What needs to be done> Reproduce, exactly as they appear, the line containing "Workshop Settings: [985,604,1350,782]" and every line after it, ending with the last line of the records.

Information given>
<<<<
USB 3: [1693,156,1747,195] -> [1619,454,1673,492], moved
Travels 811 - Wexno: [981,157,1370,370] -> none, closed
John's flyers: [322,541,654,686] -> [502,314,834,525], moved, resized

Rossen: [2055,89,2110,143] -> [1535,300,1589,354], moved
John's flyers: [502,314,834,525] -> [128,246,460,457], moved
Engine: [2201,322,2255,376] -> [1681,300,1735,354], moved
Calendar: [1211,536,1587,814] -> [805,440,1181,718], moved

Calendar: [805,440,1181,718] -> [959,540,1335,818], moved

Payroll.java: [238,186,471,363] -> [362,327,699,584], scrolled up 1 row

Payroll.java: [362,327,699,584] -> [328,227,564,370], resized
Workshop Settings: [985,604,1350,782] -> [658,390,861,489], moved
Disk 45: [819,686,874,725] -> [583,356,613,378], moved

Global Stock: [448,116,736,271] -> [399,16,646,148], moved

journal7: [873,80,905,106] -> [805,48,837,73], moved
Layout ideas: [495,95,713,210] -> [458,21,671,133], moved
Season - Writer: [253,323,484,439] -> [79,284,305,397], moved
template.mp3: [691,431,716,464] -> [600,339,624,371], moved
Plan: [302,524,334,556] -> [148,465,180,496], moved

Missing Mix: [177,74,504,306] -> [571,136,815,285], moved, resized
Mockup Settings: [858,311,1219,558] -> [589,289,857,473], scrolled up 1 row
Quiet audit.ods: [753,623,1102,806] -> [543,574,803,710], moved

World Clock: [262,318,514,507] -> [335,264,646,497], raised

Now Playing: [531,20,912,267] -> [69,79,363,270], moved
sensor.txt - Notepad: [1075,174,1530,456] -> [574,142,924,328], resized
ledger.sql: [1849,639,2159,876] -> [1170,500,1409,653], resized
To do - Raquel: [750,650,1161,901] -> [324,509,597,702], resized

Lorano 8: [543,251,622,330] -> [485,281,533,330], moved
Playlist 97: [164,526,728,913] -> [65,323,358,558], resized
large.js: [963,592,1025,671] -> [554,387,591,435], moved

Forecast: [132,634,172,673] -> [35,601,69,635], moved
>>>>
Answer box>
Workshop Settings: [985,604,1350,782] -> [658,390,861,489], moved
Disk 45: [819,686,874,725] -> [583,356,613,378], moved

Global Stock: [448,116,736,271] -> [399,16,646,148], moved

journal7: [873,80,905,106] -> [805,48,837,73], moved
Layout ideas: [495,95,713,210] -> [458,21,671,133], moved
Season - Writer: [253,323,484,439] -> [79,284,305,397], moved
template.mp3: [691,431,716,464] -> [600,339,624,371], moved
Plan: [302,524,334,556] -> [148,465,180,496], moved

Missing Mix: [177,74,504,306] -> [571,136,815,285], moved, resized
Mockup Settings: [858,311,1219,558] -> [589,289,857,473], scrolled up 1 row
Quiet audit.ods: [753,623,1102,806] -> [543,574,803,710], moved

World Clock: [262,318,514,507] -> [335,264,646,497], raised

Now Playing: [531,20,912,267] -> [69,79,363,270], moved
sensor.txt - Notepad: [1075,174,1530,456] -> [574,142,924,328], resized
ledger.sql: [1849,639,2159,876] -> [1170,500,1409,653], resized
To do - Raquel: [750,650,1161,901] -> [324,509,597,702], resized

Lorano 8: [543,251,622,330] -> [485,281,533,330], moved
Playlist 97: [164,526,728,913] -> [65,323,358,558], resized
large.js: [963,592,1025,671] -> [554,387,591,435], moved

Forecast: [132,634,172,673] -> [35,601,69,635], moved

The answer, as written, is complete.